The lines below starting at the line containing "relocated | pink" and ending at the line containing "blue tuguno |" are to be repeated exactly, with both ends kept and nothing else added.

Stored data =>

[Start of section]

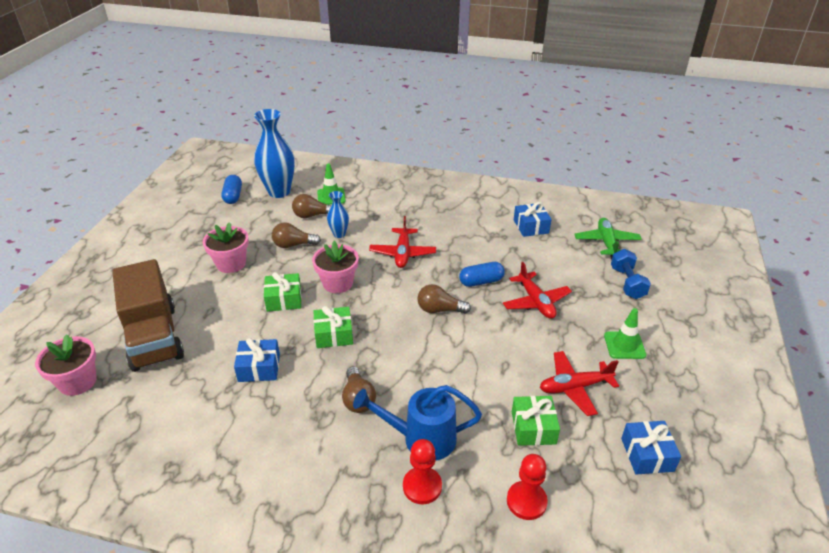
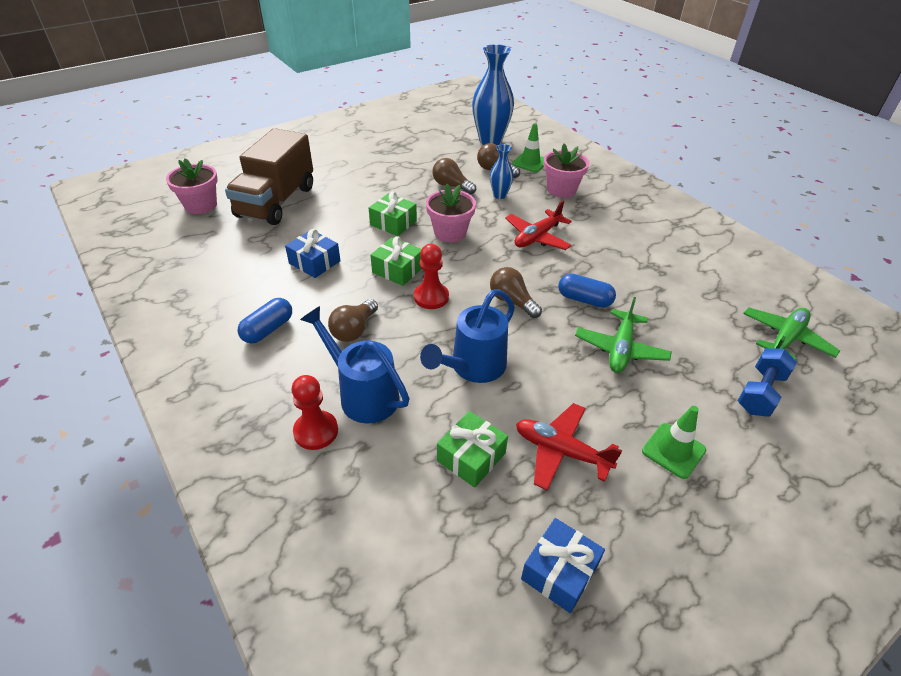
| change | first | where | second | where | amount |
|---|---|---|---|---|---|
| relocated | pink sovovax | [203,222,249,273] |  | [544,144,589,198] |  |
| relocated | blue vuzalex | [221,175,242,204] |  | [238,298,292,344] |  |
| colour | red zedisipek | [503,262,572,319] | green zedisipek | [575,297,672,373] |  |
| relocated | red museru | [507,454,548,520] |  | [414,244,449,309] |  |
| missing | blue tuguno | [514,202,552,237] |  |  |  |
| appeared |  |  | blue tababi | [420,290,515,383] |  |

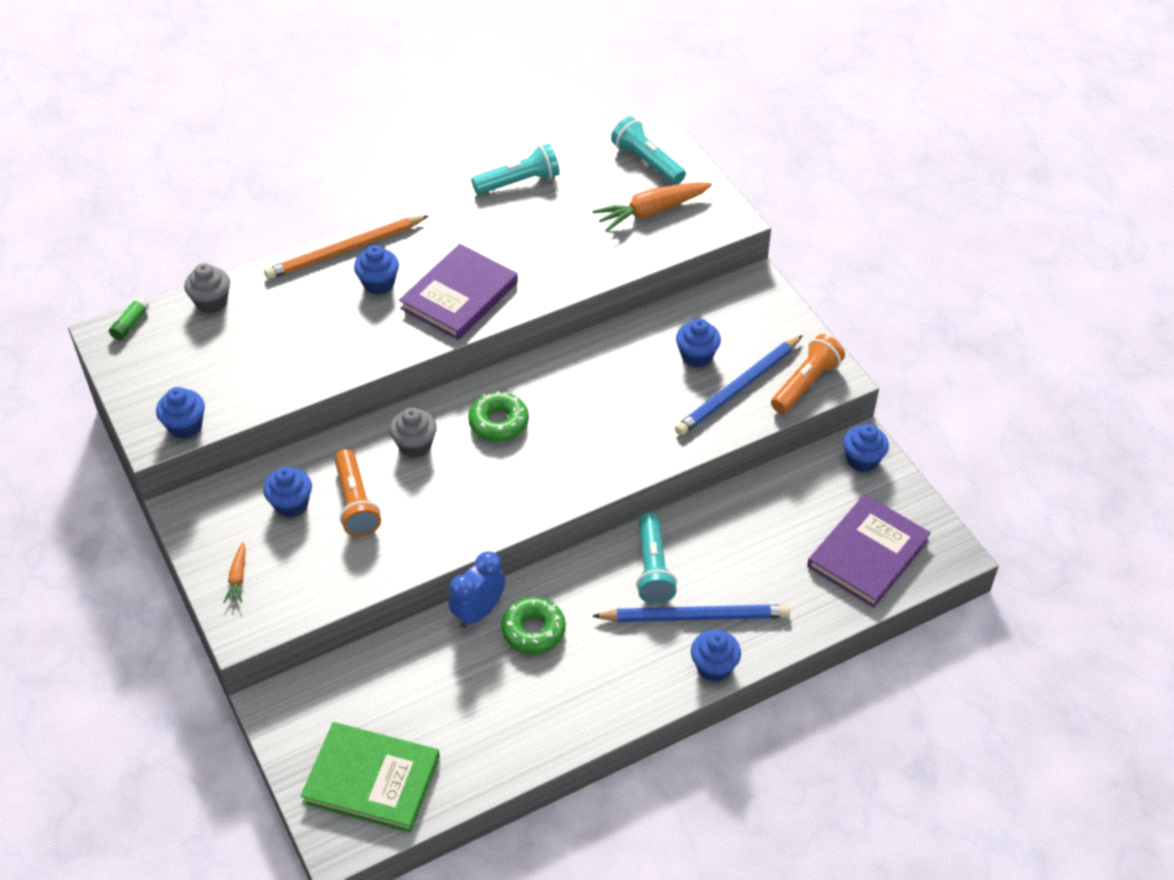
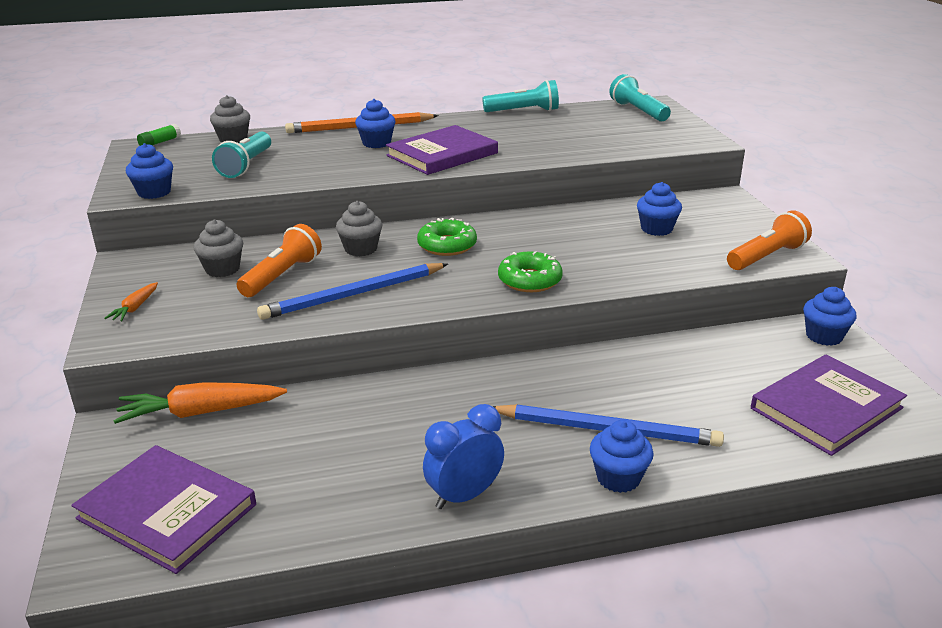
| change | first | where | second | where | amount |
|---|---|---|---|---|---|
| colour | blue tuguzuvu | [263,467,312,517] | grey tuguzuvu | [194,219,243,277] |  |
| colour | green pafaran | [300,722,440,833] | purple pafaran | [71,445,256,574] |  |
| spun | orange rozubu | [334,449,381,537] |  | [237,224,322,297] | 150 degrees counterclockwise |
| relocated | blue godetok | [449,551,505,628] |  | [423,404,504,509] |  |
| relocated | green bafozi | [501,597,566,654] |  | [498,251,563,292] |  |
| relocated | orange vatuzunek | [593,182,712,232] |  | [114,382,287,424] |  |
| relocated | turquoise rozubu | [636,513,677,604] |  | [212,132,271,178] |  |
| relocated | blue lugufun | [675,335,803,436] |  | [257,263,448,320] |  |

[End of section]
[Start of section]

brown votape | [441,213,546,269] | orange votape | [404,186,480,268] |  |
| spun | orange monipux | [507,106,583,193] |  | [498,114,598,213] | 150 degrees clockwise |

[End of section]
[Start of section]

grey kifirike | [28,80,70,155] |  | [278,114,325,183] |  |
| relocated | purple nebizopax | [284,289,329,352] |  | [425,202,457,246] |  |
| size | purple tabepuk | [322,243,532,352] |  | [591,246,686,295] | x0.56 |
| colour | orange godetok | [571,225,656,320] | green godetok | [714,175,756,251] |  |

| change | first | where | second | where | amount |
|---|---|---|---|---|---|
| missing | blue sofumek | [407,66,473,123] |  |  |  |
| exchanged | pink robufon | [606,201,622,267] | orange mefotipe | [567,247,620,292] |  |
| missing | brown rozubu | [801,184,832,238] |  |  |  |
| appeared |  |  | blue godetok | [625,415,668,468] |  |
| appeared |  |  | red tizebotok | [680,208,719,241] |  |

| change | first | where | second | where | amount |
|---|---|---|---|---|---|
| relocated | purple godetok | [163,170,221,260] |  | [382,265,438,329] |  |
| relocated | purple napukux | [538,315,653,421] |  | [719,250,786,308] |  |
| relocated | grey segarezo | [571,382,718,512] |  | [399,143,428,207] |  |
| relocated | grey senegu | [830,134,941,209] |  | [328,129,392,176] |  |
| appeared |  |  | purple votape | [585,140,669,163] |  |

[End of section]

Result for this task =>
| relocated | pink sovovax | [203,222,249,273] |  | [544,144,589,198] |  |
| relocated | blue vuzalex | [221,175,242,204] |  | [238,298,292,344] |  |
| colour | red zedisipek | [503,262,572,319] | green zedisipek | [575,297,672,373] |  |
| relocated | red museru | [507,454,548,520] |  | [414,244,449,309] |  |
| missing | blue tuguno | [514,202,552,237] |  |  |  |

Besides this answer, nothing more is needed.